WHAT THE TASK REQUIRES -
Could you set down the full listing, unchanged?

MATERIAL SUPPLIED -
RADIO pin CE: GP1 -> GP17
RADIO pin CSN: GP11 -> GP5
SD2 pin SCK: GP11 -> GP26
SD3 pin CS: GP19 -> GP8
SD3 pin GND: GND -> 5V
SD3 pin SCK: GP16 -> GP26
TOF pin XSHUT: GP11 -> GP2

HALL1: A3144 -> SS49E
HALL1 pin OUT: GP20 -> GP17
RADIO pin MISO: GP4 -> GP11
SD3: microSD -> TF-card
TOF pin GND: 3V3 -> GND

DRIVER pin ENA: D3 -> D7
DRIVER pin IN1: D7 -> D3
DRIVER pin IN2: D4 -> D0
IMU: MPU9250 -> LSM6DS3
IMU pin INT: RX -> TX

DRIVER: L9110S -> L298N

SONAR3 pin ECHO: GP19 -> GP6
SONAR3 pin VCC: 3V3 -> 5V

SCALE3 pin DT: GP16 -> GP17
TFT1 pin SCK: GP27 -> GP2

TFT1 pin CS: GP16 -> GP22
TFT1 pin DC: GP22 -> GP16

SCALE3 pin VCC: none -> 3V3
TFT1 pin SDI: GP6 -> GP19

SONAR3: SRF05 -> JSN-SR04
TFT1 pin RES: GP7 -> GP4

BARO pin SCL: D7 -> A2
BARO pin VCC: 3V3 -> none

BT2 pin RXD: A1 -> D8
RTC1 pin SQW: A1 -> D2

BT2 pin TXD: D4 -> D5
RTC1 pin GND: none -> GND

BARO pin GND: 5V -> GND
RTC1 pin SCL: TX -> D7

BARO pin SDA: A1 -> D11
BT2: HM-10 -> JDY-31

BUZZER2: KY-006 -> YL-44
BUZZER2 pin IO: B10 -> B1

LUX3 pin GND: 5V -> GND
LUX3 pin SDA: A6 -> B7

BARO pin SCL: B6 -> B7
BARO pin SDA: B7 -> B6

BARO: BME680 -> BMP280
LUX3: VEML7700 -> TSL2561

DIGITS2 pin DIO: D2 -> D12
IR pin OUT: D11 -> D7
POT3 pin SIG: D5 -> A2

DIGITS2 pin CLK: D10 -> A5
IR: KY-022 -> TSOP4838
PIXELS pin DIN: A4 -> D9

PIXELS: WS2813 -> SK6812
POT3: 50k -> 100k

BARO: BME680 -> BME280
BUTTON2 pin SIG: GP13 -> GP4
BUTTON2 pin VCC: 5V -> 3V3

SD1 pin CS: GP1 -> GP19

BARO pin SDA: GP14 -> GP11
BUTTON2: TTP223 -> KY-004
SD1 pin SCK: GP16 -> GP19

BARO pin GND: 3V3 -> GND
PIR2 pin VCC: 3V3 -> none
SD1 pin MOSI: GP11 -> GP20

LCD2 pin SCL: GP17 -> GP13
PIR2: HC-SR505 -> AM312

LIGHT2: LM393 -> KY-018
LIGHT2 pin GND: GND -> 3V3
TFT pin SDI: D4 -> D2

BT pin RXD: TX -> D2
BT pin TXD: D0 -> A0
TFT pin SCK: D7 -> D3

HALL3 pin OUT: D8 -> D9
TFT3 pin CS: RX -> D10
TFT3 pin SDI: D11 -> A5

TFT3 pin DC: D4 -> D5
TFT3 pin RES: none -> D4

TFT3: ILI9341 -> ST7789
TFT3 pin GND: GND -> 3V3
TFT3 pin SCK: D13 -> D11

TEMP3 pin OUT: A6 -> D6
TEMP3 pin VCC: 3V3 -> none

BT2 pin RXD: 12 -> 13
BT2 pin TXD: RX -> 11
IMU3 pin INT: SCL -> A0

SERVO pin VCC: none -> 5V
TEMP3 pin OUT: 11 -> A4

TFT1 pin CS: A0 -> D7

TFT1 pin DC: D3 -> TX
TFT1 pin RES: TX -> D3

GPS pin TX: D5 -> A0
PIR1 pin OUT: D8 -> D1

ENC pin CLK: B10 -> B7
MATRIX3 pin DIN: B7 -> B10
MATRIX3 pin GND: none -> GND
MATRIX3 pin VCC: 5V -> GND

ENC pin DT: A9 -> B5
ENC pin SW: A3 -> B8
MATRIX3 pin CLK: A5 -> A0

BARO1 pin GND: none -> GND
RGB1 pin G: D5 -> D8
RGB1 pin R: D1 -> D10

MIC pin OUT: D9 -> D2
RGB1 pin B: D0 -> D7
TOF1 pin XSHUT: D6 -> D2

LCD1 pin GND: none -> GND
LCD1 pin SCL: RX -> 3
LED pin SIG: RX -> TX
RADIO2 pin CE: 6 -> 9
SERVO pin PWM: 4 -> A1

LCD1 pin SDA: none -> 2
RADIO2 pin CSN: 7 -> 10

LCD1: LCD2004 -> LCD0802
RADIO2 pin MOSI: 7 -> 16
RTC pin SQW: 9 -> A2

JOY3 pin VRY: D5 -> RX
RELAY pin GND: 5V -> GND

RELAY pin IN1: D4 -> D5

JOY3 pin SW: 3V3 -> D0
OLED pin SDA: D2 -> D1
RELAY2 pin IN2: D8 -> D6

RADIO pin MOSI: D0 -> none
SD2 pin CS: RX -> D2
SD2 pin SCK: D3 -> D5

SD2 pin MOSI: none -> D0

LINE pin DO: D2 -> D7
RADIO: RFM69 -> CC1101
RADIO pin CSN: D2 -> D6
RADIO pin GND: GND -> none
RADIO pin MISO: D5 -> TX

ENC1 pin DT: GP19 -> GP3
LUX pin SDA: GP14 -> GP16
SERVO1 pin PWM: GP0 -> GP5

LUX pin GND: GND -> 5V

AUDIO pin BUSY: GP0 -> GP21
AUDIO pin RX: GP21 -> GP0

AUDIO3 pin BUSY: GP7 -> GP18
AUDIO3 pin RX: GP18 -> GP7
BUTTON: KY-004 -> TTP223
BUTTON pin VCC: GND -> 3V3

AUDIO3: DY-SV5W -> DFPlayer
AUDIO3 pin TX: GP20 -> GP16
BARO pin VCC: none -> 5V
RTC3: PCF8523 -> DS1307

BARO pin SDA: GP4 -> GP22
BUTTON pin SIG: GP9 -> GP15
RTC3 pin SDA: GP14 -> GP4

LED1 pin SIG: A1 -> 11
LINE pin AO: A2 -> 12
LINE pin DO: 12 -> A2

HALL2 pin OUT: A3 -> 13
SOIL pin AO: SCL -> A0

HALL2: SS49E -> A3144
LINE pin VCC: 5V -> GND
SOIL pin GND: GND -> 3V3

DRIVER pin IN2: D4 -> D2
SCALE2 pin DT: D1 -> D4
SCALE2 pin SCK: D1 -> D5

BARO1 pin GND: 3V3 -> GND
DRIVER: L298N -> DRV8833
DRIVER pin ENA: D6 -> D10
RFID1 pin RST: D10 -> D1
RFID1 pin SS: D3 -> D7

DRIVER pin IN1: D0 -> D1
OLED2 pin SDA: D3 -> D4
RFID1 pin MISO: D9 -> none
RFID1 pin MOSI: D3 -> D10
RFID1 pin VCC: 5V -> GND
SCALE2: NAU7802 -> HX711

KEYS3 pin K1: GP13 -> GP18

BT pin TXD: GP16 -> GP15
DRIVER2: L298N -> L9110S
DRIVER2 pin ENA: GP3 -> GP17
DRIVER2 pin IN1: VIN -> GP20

SOLUTION -
RADIO pin CE: GP1 -> GP17
RADIO pin CSN: GP11 -> GP5
SD2 pin SCK: GP11 -> GP26
SD3 pin CS: GP19 -> GP8
SD3 pin GND: GND -> 5V
SD3 pin SCK: GP16 -> GP26
TOF pin XSHUT: GP11 -> GP2

HALL1: A3144 -> SS49E
HALL1 pin OUT: GP20 -> GP17
RADIO pin MISO: GP4 -> GP11
SD3: microSD -> TF-card
TOF pin GND: 3V3 -> GND

DRIVER pin ENA: D3 -> D7
DRIVER pin IN1: D7 -> D3
DRIVER pin IN2: D4 -> D0
IMU: MPU9250 -> LSM6DS3
IMU pin INT: RX -> TX

DRIVER: L9110S -> L298N

SONAR3 pin ECHO: GP19 -> GP6
SONAR3 pin VCC: 3V3 -> 5V

SCALE3 pin DT: GP16 -> GP17
TFT1 pin SCK: GP27 -> GP2

TFT1 pin CS: GP16 -> GP22
TFT1 pin DC: GP22 -> GP16

SCALE3 pin VCC: none -> 3V3
TFT1 pin SDI: GP6 -> GP19

SONAR3: SRF05 -> JSN-SR04
TFT1 pin RES: GP7 -> GP4

BARO pin SCL: D7 -> A2
BARO pin VCC: 3V3 -> none

BT2 pin RXD: A1 -> D8
RTC1 pin SQW: A1 -> D2

BT2 pin TXD: D4 -> D5
RTC1 pin GND: none -> GND

BARO pin GND: 5V -> GND
RTC1 pin SCL: TX -> D7

BARO pin SDA: A1 -> D11
BT2: HM-10 -> JDY-31

BUZZER2: KY-006 -> YL-44
BUZZER2 pin IO: B10 -> B1

LUX3 pin GND: 5V -> GND
LUX3 pin SDA: A6 -> B7

BARO pin SCL: B6 -> B7
BARO pin SDA: B7 -> B6

BARO: BME680 -> BMP280
LUX3: VEML7700 -> TSL2561

DIGITS2 pin DIO: D2 -> D12
IR pin OUT: D11 -> D7
POT3 pin SIG: D5 -> A2

DIGITS2 pin CLK: D10 -> A5
IR: KY-022 -> TSOP4838
PIXELS pin DIN: A4 -> D9

PIXELS: WS2813 -> SK6812
POT3: 50k -> 100k

BARO: BME680 -> BME280
BUTTON2 pin SIG: GP13 -> GP4
BUTTON2 pin VCC: 5V -> 3V3

SD1 pin CS: GP1 -> GP19

BARO pin SDA: GP14 -> GP11
BUTTON2: TTP223 -> KY-004
SD1 pin SCK: GP16 -> GP19

BARO pin GND: 3V3 -> GND
PIR2 pin VCC: 3V3 -> none
SD1 pin MOSI: GP11 -> GP20

LCD2 pin SCL: GP17 -> GP13
PIR2: HC-SR505 -> AM312

LIGHT2: LM393 -> KY-018
LIGHT2 pin GND: GND -> 3V3
TFT pin SDI: D4 -> D2

BT pin RXD: TX -> D2
BT pin TXD: D0 -> A0
TFT pin SCK: D7 -> D3

HALL3 pin OUT: D8 -> D9
TFT3 pin CS: RX -> D10
TFT3 pin SDI: D11 -> A5

TFT3 pin DC: D4 -> D5
TFT3 pin RES: none -> D4

TFT3: ILI9341 -> ST7789
TFT3 pin GND: GND -> 3V3
TFT3 pin SCK: D13 -> D11

TEMP3 pin OUT: A6 -> D6
TEMP3 pin VCC: 3V3 -> none

BT2 pin RXD: 12 -> 13
BT2 pin TXD: RX -> 11
IMU3 pin INT: SCL -> A0

SERVO pin VCC: none -> 5V
TEMP3 pin OUT: 11 -> A4

TFT1 pin CS: A0 -> D7

TFT1 pin DC: D3 -> TX
TFT1 pin RES: TX -> D3

GPS pin TX: D5 -> A0
PIR1 pin OUT: D8 -> D1

ENC pin CLK: B10 -> B7
MATRIX3 pin DIN: B7 -> B10
MATRIX3 pin GND: none -> GND
MATRIX3 pin VCC: 5V -> GND

ENC pin DT: A9 -> B5
ENC pin SW: A3 -> B8
MATRIX3 pin CLK: A5 -> A0

BARO1 pin GND: none -> GND
RGB1 pin G: D5 -> D8
RGB1 pin R: D1 -> D10

MIC pin OUT: D9 -> D2
RGB1 pin B: D0 -> D7
TOF1 pin XSHUT: D6 -> D2

LCD1 pin GND: none -> GND
LCD1 pin SCL: RX -> 3
LED pin SIG: RX -> TX
RADIO2 pin CE: 6 -> 9
SERVO pin PWM: 4 -> A1

LCD1 pin SDA: none -> 2
RADIO2 pin CSN: 7 -> 10

LCD1: LCD2004 -> LCD0802
RADIO2 pin MOSI: 7 -> 16
RTC pin SQW: 9 -> A2

JOY3 pin VRY: D5 -> RX
RELAY pin GND: 5V -> GND

RELAY pin IN1: D4 -> D5

JOY3 pin SW: 3V3 -> D0
OLED pin SDA: D2 -> D1
RELAY2 pin IN2: D8 -> D6

RADIO pin MOSI: D0 -> none
SD2 pin CS: RX -> D2
SD2 pin SCK: D3 -> D5

SD2 pin MOSI: none -> D0

LINE pin DO: D2 -> D7
RADIO: RFM69 -> CC1101
RADIO pin CSN: D2 -> D6
RADIO pin GND: GND -> none
RADIO pin MISO: D5 -> TX

ENC1 pin DT: GP19 -> GP3
LUX pin SDA: GP14 -> GP16
SERVO1 pin PWM: GP0 -> GP5

LUX pin GND: GND -> 5V

AUDIO pin BUSY: GP0 -> GP21
AUDIO pin RX: GP21 -> GP0

AUDIO3 pin BUSY: GP7 -> GP18
AUDIO3 pin RX: GP18 -> GP7
BUTTON: KY-004 -> TTP223
BUTTON pin VCC: GND -> 3V3

AUDIO3: DY-SV5W -> DFPlayer
AUDIO3 pin TX: GP20 -> GP16
BARO pin VCC: none -> 5V
RTC3: PCF8523 -> DS1307

BARO pin SDA: GP4 -> GP22
BUTTON pin SIG: GP9 -> GP15
RTC3 pin SDA: GP14 -> GP4

LED1 pin SIG: A1 -> 11
LINE pin AO: A2 -> 12
LINE pin DO: 12 -> A2

HALL2 pin OUT: A3 -> 13
SOIL pin AO: SCL -> A0

HALL2: SS49E -> A3144
LINE pin VCC: 5V -> GND
SOIL pin GND: GND -> 3V3

DRIVER pin IN2: D4 -> D2
SCALE2 pin DT: D1 -> D4
SCALE2 pin SCK: D1 -> D5

BARO1 pin GND: 3V3 -> GND
DRIVER: L298N -> DRV8833
DRIVER pin ENA: D6 -> D10
RFID1 pin RST: D10 -> D1
RFID1 pin SS: D3 -> D7

DRIVER pin IN1: D0 -> D1
OLED2 pin SDA: D3 -> D4
RFID1 pin MISO: D9 -> none
RFID1 pin MOSI: D3 -> D10
RFID1 pin VCC: 5V -> GND
SCALE2: NAU7802 -> HX711

KEYS3 pin K1: GP13 -> GP18

BT pin TXD: GP16 -> GP15
DRIVER2: L298N -> L9110S
DRIVER2 pin ENA: GP3 -> GP17
DRIVER2 pin IN1: VIN -> GP20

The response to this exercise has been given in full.